**Activity:**
With the pictures left out, copy the listing below exactly.

**Material for the task:**

--------------------------------------------------

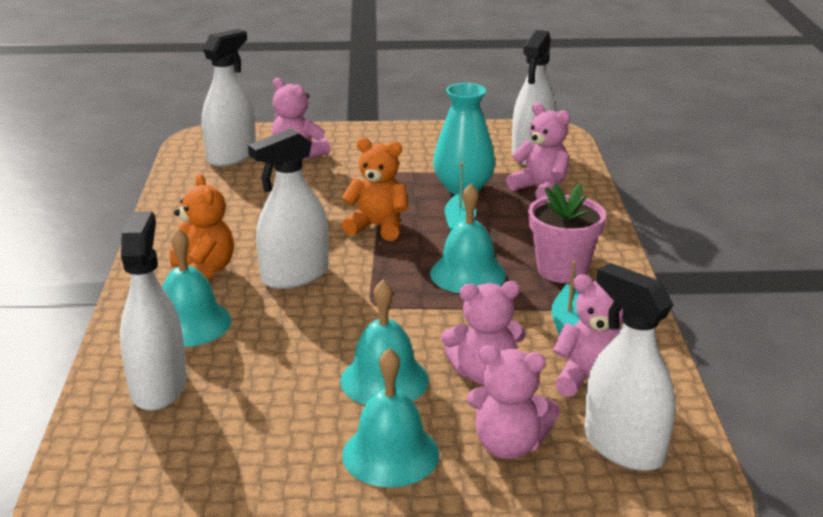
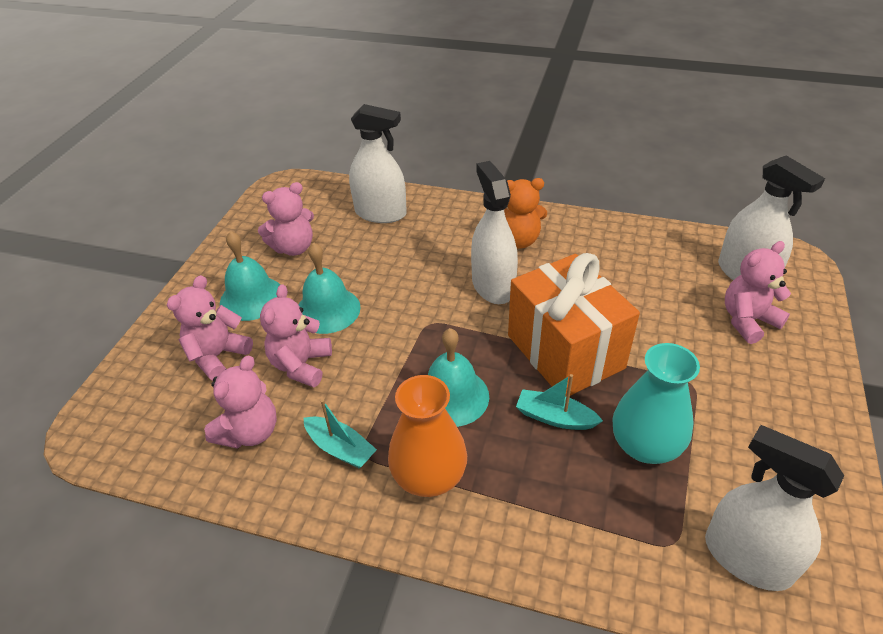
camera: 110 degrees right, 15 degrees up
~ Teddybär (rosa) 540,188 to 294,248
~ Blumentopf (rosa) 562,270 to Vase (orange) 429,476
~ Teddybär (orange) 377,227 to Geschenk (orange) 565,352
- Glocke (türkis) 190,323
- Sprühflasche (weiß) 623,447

--------------------------------------------------

**Solution:**
camera: 110 degrees right, 15 degrees up
~ Teddybär (rosa) 540,188 to 294,248
~ Blumentopf (rosa) 562,270 to Vase (orange) 429,476
~ Teddybär (orange) 377,227 to Geschenk (orange) 565,352
- Glocke (türkis) 190,323
- Sprühflasche (weiß) 623,447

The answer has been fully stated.